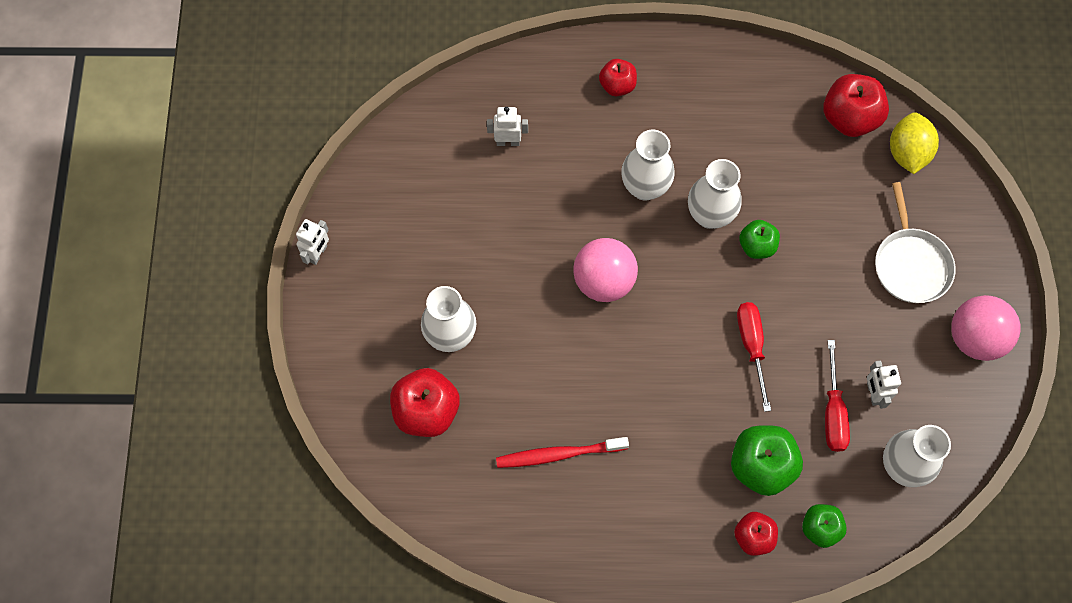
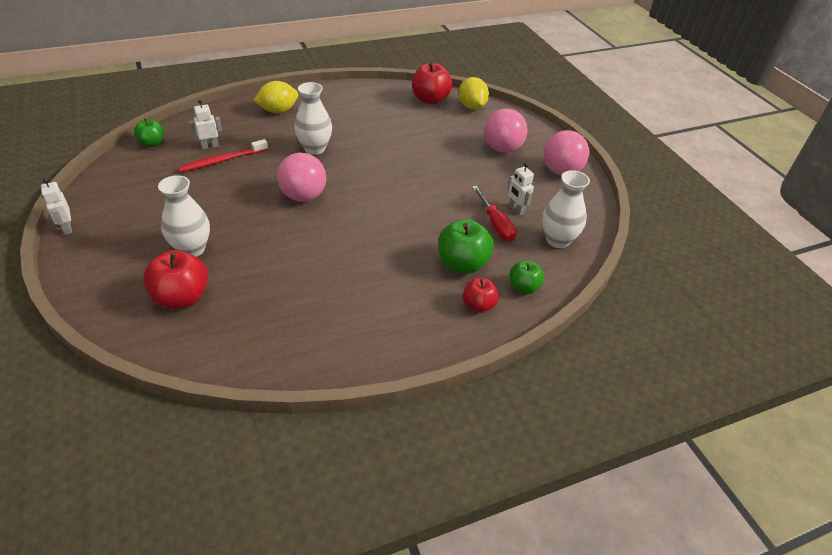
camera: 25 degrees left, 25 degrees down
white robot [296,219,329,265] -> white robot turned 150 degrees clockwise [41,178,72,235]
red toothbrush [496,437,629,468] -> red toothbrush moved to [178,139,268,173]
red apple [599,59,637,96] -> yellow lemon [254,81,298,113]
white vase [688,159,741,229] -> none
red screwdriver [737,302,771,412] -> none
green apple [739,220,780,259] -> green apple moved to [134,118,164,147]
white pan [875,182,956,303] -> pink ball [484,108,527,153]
******
**TASK DESCRIPTION**
Filter the listing so that only lines holding the word "none" remain, and copy those lines.

**THE ANSWER**
white vase [688,159,741,229] -> none
red screwdriver [737,302,771,412] -> none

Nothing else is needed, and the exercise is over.